Activity
Omit every picture while you reproduce the entries that follow word for word.

Record extracts
+===+
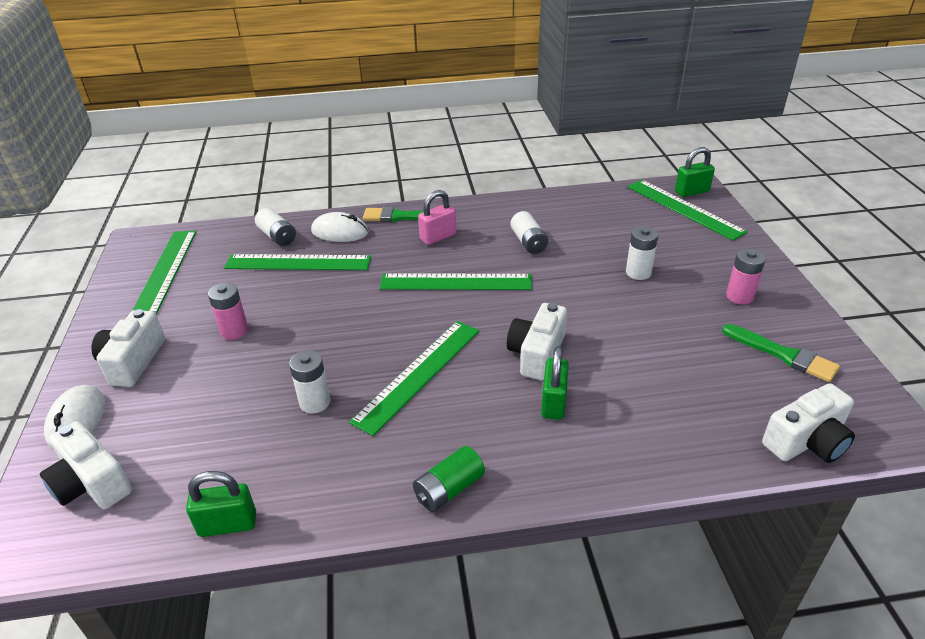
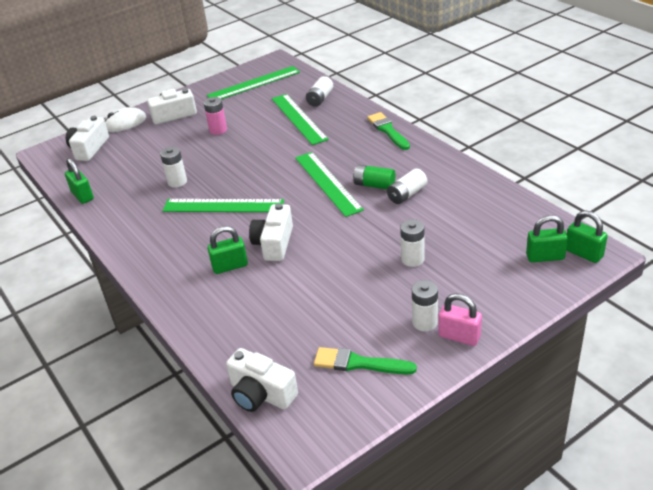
camera: 65 degrees right, 0 degrees up
white mouse [311,212,368,242] -> none
green battery [413,446,485,512] -> green battery moved to [353,165,395,189]
pink padlock [418,190,456,245] -> pink padlock moved to [438,293,482,346]
white camera [507,303,567,381] -> white camera turned 75 degrees counterclockwise [249,203,293,261]
green ruler [628,180,748,241] -> green padlock [526,215,568,262]
green brush [722,324,840,382] -> green brush turned 90 degrees clockwise [314,347,417,374]
pink battery [726,249,766,305] -> white battery [412,280,438,331]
+===+
Problem solution
camera: 65 degrees right, 0 degrees up
white mouse [311,212,368,242] -> none
green battery [413,446,485,512] -> green battery moved to [353,165,395,189]
pink padlock [418,190,456,245] -> pink padlock moved to [438,293,482,346]
white camera [507,303,567,381] -> white camera turned 75 degrees counterclockwise [249,203,293,261]
green ruler [628,180,748,241] -> green padlock [526,215,568,262]
green brush [722,324,840,382] -> green brush turned 90 degrees clockwise [314,347,417,374]
pink battery [726,249,766,305] -> white battery [412,280,438,331]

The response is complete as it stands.